Assigned task.
Give the entries below again exactly. Their pictures are not needed.

Data in this exercise.
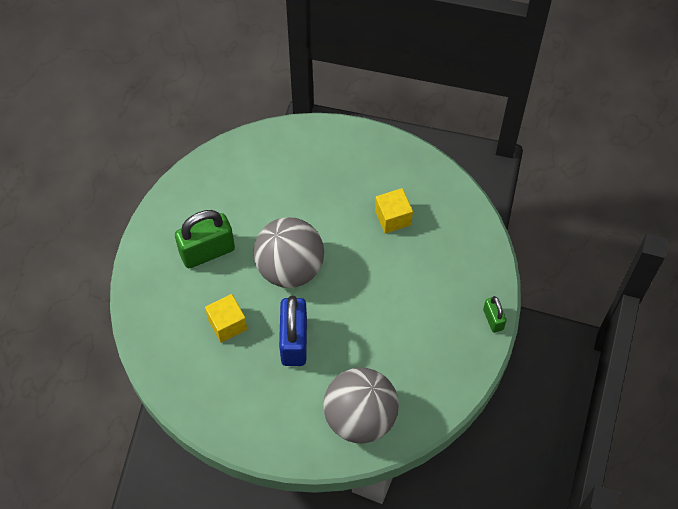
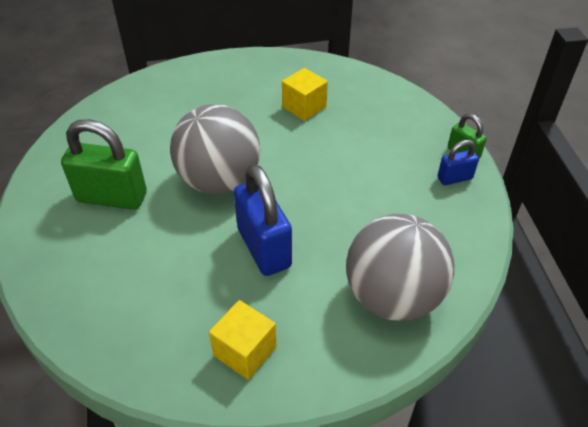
camera: 25 degrees left, 15 degrees down
green padlock [175,210,235,268] -> green padlock turned 60 degrees clockwise [61,119,147,210]
yellow cube [205,294,247,343] -> yellow cube moved to [209,300,277,380]
none -> blue padlock [437,140,479,185]

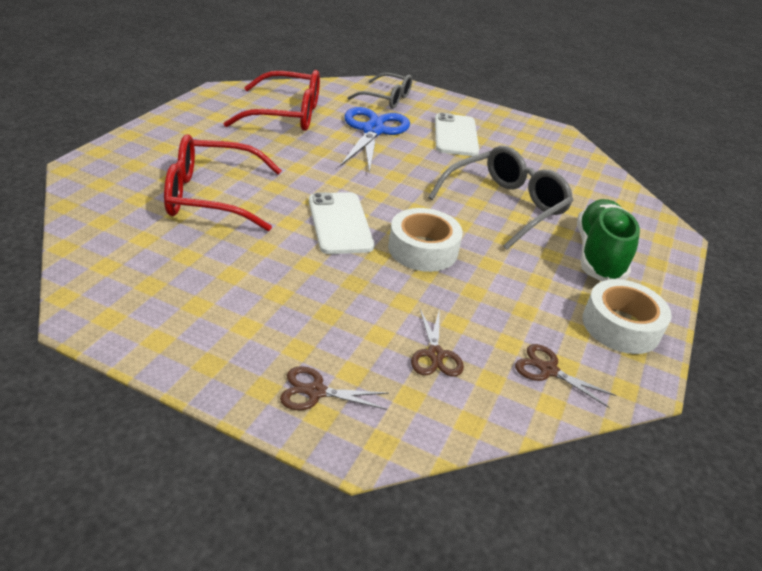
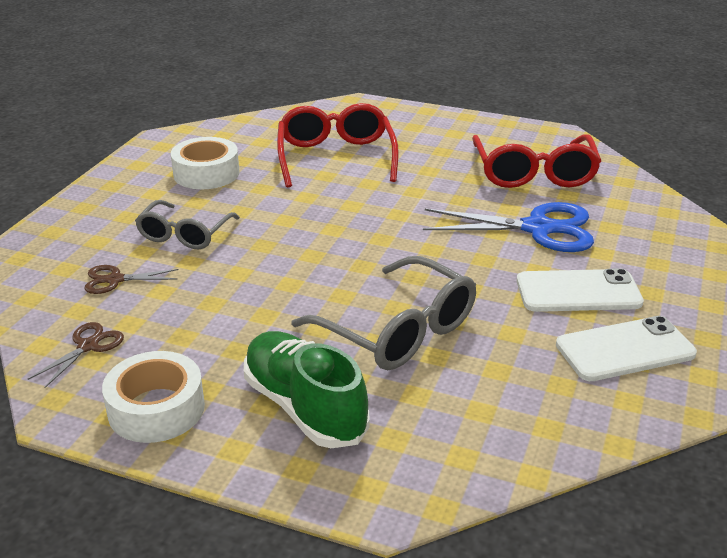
camera: 90 degrees right, 5 degrees down
brown scissors [280,366,389,410] -> none
white phone [309,192,374,254] -> white phone moved to [556,316,697,381]
grey glasses [348,73,412,109] -> grey glasses moved to [135,200,240,249]
white tape [388,208,463,272] -> white tape moved to [171,137,239,189]
green shoe [577,199,640,281] -> green shoe turned 135 degrees counterclockwise [244,331,370,448]

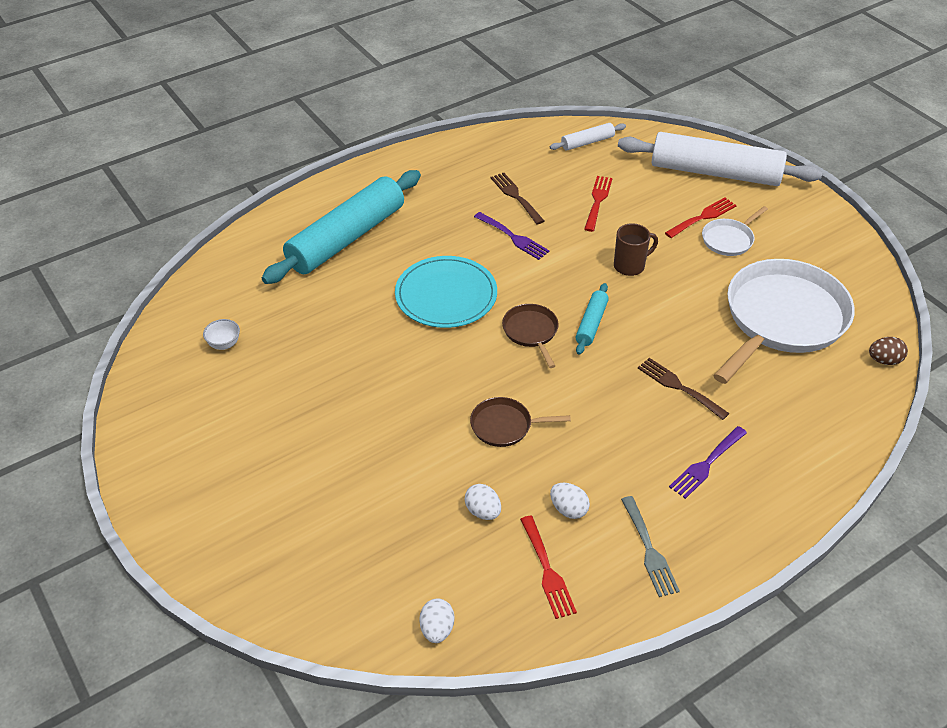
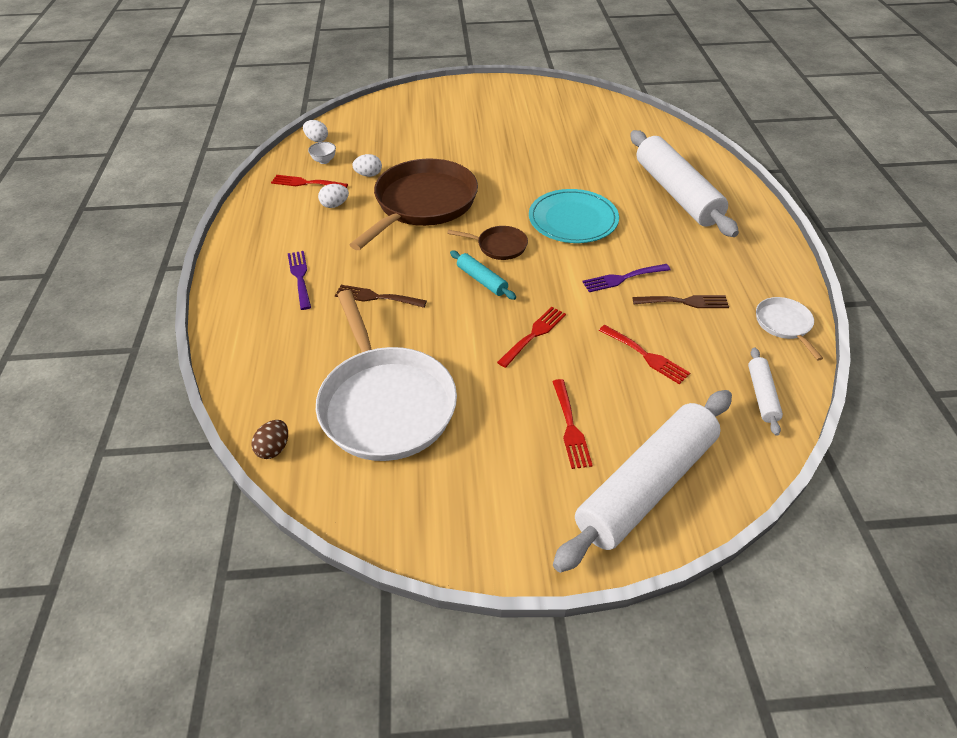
camera: 120 degrees right, 0 degrees up
white bowl [203,319,240,350] -> white bowl moved to [308,142,336,164]
turquoise rolling pin [262,170,421,284] -> white rolling pin [630,130,739,237]
brown pan [470,397,571,447] -> brown pan [350,159,478,250], size x2.23
brown mug [614,223,658,276] -> red fork [497,307,566,368]
grey fork [621,496,680,597] -> none
brown fork [638,358,730,420] -> brown fork turned 150 degrees counterclockwise [335,285,427,308]
white pan [702,206,768,256] -> white pan moved to [756,297,823,361]

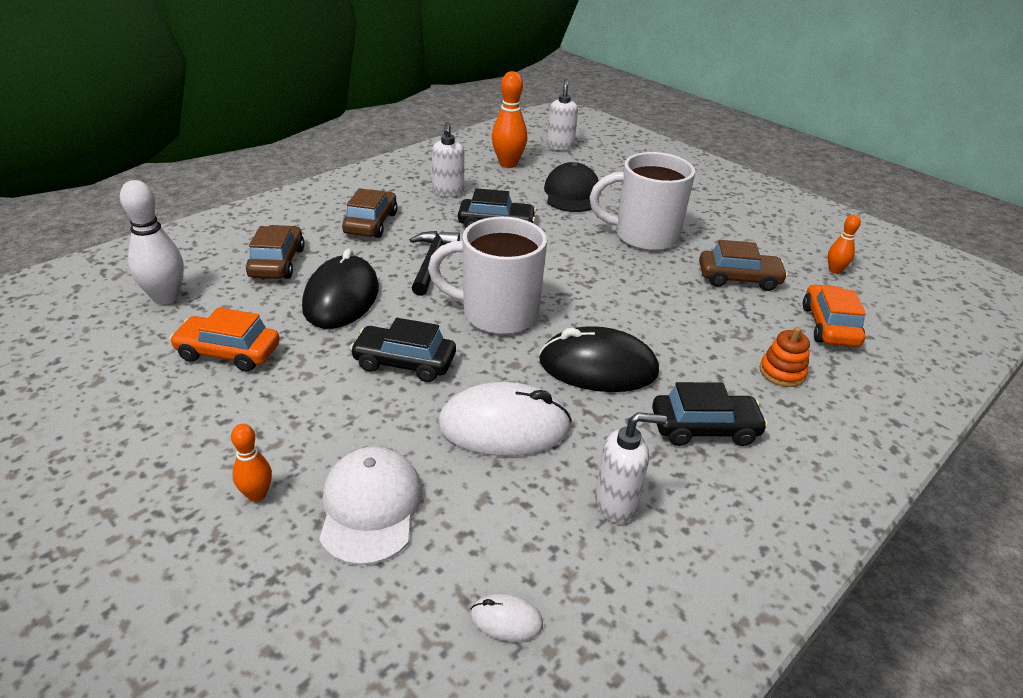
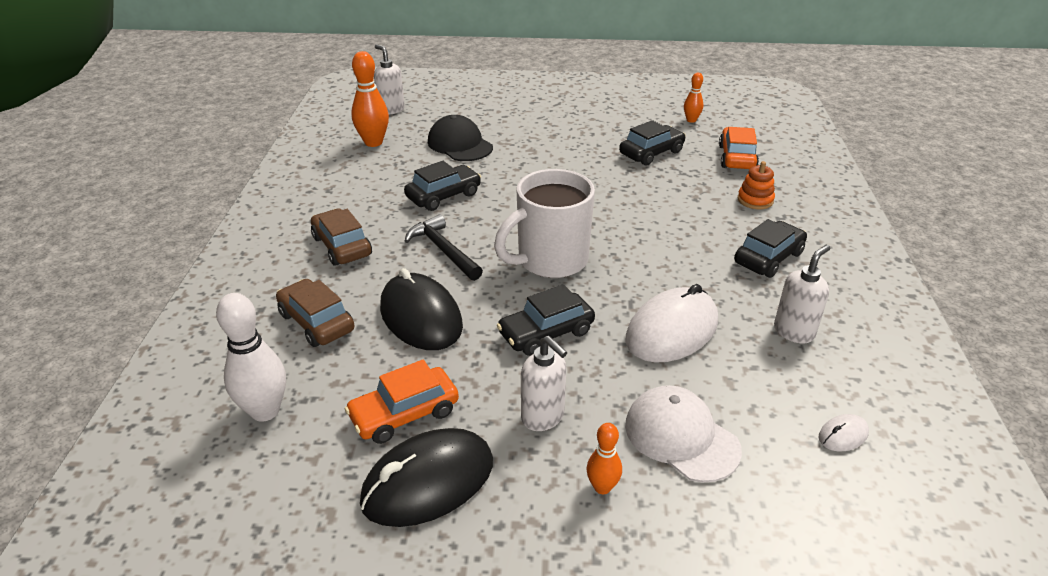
camera: 40 degrees left, 0 degrees up
white soap dispenser [432,122,464,197] -> white soap dispenser moved to [521,336,567,431]
black mouse [539,326,659,392] -> black mouse moved to [360,428,493,527]
white mug [590,152,695,251] -> none
brown car [699,240,788,291] -> black car [619,120,686,166]
orange car [803,284,866,347] -> orange car turned 45 degrees clockwise [719,127,759,169]

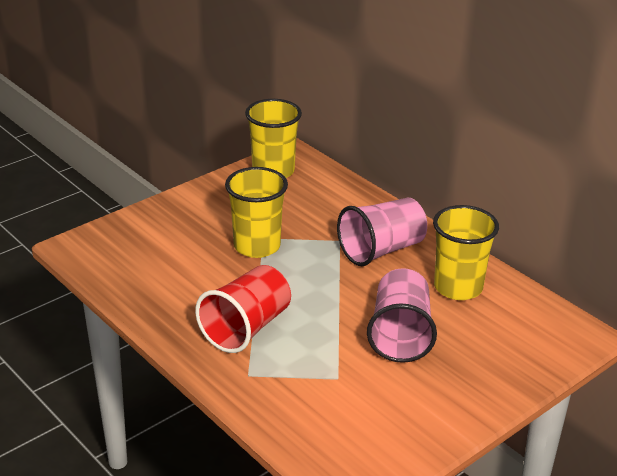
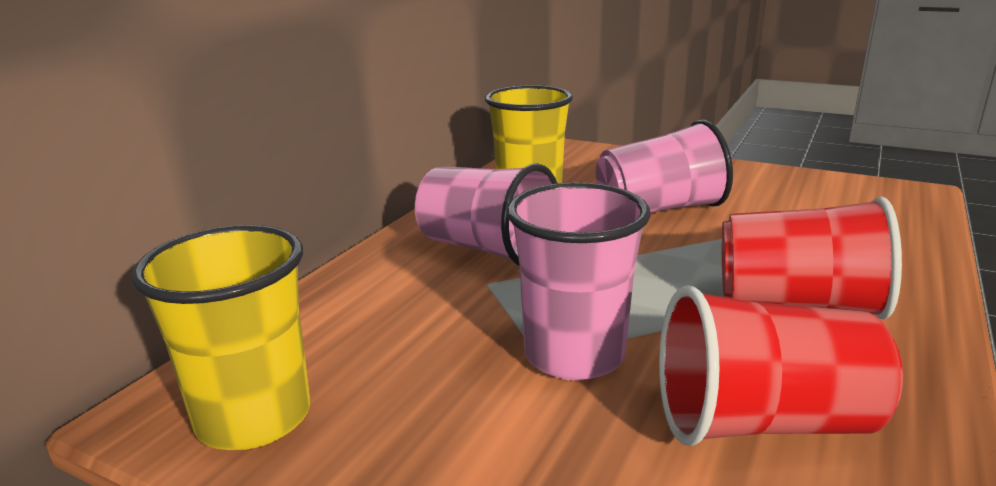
camera: 110 degrees left, 10 degrees down
yellow cup [225,167,288,258] -> pink cup [507,182,651,381]
none -> red cup [659,285,903,446]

Solution to this exercise.
camera: 25 degrees left, 15 degrees down
green padlock [175,210,235,268] -> green padlock turned 60 degrees clockwise [61,119,147,210]
yellow cube [205,294,247,343] -> yellow cube moved to [209,300,277,380]
none -> blue padlock [437,140,479,185]

camera: 90 degrees right, 5 degrees down
brown scissors [280,366,389,410] -> none
white phone [309,192,374,254] -> white phone moved to [556,316,697,381]
grey glasses [348,73,412,109] -> grey glasses moved to [135,200,240,249]
white tape [388,208,463,272] -> white tape moved to [171,137,239,189]
green shoe [577,199,640,281] -> green shoe turned 135 degrees counterclockwise [244,331,370,448]

camera: 120 degrees right, 0 degrees up
white bowl [203,319,240,350] -> white bowl moved to [308,142,336,164]
turquoise rolling pin [262,170,421,284] -> white rolling pin [630,130,739,237]
brown pan [470,397,571,447] -> brown pan [350,159,478,250], size x2.23
brown mug [614,223,658,276] -> red fork [497,307,566,368]
grey fork [621,496,680,597] -> none
brown fork [638,358,730,420] -> brown fork turned 150 degrees counterclockwise [335,285,427,308]
white pan [702,206,768,256] -> white pan moved to [756,297,823,361]

camera: 40 degrees left, 0 degrees up
white soap dispenser [432,122,464,197] -> white soap dispenser moved to [521,336,567,431]
black mouse [539,326,659,392] -> black mouse moved to [360,428,493,527]
white mug [590,152,695,251] -> none
brown car [699,240,788,291] -> black car [619,120,686,166]
orange car [803,284,866,347] -> orange car turned 45 degrees clockwise [719,127,759,169]

camera: 110 degrees left, 10 degrees down
yellow cup [225,167,288,258] -> pink cup [507,182,651,381]
none -> red cup [659,285,903,446]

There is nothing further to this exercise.